- **Problem to solve**:
What is the number of lines in the data that hold the string "right"? Reply with that number only.
Top of Data for the task
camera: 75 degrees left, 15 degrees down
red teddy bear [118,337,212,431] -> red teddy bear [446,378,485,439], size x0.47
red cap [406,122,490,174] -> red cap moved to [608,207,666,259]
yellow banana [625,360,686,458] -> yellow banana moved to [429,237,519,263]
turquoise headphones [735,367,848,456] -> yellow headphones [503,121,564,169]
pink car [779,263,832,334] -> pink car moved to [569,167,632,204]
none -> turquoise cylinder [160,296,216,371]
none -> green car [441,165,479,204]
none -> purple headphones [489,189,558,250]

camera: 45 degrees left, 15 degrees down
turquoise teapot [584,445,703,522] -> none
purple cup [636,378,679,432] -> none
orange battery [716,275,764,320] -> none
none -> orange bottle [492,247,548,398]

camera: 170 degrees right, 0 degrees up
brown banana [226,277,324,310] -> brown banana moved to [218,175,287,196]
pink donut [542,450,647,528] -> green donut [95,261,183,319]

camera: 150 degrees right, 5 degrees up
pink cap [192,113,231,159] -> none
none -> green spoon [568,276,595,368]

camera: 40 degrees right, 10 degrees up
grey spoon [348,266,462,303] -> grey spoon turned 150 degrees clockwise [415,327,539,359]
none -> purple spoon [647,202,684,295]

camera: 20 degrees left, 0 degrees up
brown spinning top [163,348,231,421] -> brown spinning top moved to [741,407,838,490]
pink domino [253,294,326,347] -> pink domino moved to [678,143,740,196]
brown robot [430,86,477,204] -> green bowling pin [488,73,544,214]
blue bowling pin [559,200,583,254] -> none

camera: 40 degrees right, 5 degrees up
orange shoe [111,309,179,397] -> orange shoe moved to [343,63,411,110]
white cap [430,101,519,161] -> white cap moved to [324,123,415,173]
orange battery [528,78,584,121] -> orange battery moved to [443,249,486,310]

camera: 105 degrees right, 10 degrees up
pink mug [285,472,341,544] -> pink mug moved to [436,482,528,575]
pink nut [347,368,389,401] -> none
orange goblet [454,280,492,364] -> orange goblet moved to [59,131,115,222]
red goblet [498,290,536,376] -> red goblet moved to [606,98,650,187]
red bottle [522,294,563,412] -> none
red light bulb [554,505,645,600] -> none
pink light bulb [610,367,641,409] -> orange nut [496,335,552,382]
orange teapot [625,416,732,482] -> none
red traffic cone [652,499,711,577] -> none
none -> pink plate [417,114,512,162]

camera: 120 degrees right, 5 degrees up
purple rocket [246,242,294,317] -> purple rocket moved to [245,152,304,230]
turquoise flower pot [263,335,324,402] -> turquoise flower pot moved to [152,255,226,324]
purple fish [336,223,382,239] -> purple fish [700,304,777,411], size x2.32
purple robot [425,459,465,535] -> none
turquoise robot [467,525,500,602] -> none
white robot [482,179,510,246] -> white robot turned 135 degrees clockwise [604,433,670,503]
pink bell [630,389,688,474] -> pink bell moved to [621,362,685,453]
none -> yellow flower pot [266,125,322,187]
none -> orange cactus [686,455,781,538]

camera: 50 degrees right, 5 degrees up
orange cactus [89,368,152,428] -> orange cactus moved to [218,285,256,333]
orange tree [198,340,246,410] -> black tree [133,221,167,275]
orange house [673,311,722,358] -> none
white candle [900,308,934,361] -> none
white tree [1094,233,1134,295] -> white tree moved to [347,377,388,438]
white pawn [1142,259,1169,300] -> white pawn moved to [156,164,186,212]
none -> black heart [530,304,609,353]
Bottom of Data for the task
- **Answer box**:
7